DIRECTIONS FOR THIS TASK:
The listing is to be reproduced exactly, excluding its pictures.

DATA PROVIDED:
——

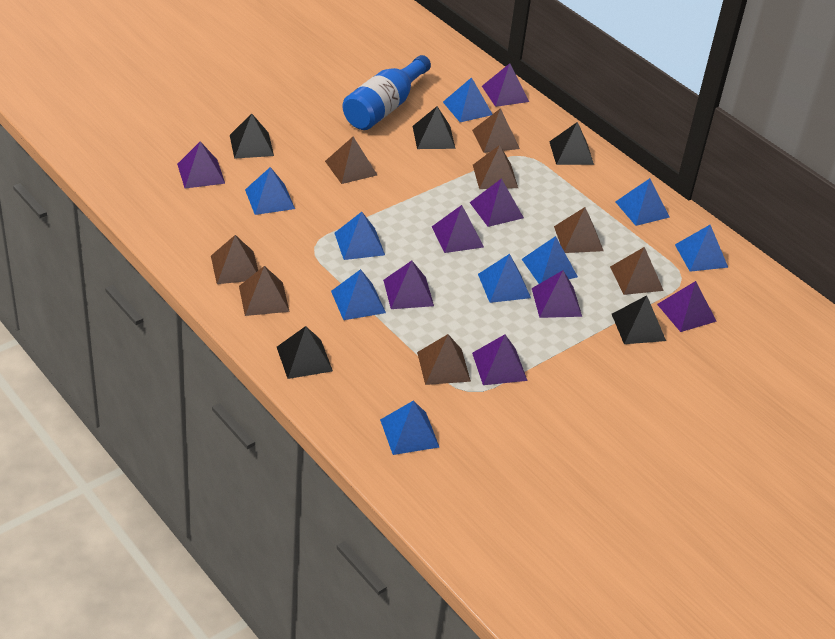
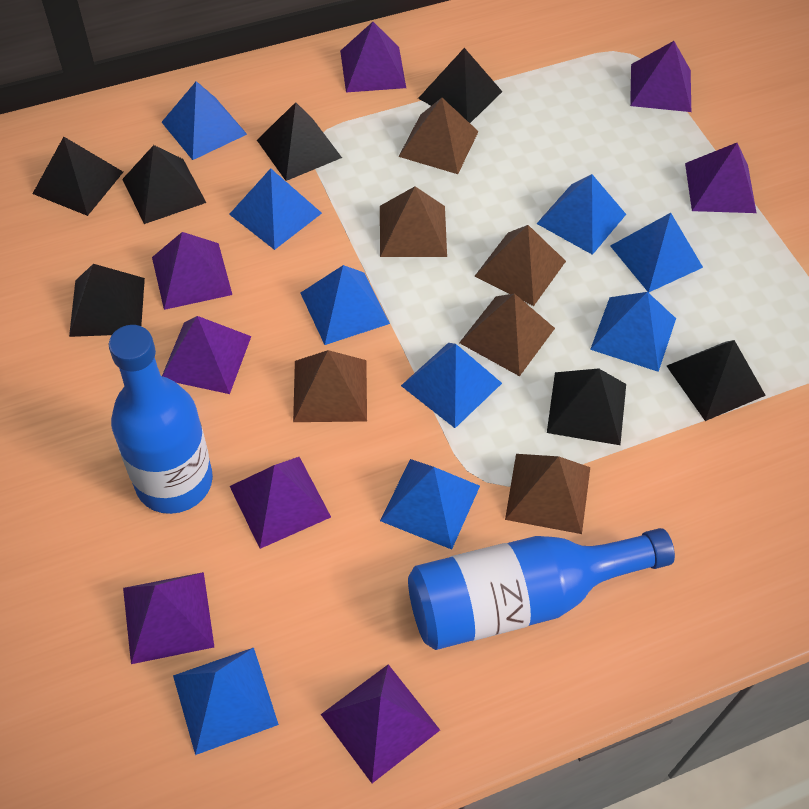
black pyramid: 5 -> 7
blue bottle: 1 -> 2
brown pyramid: 8 -> 6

——

FINISHED TASK:
black pyramid: 5 -> 7
blue bottle: 1 -> 2
brown pyramid: 8 -> 6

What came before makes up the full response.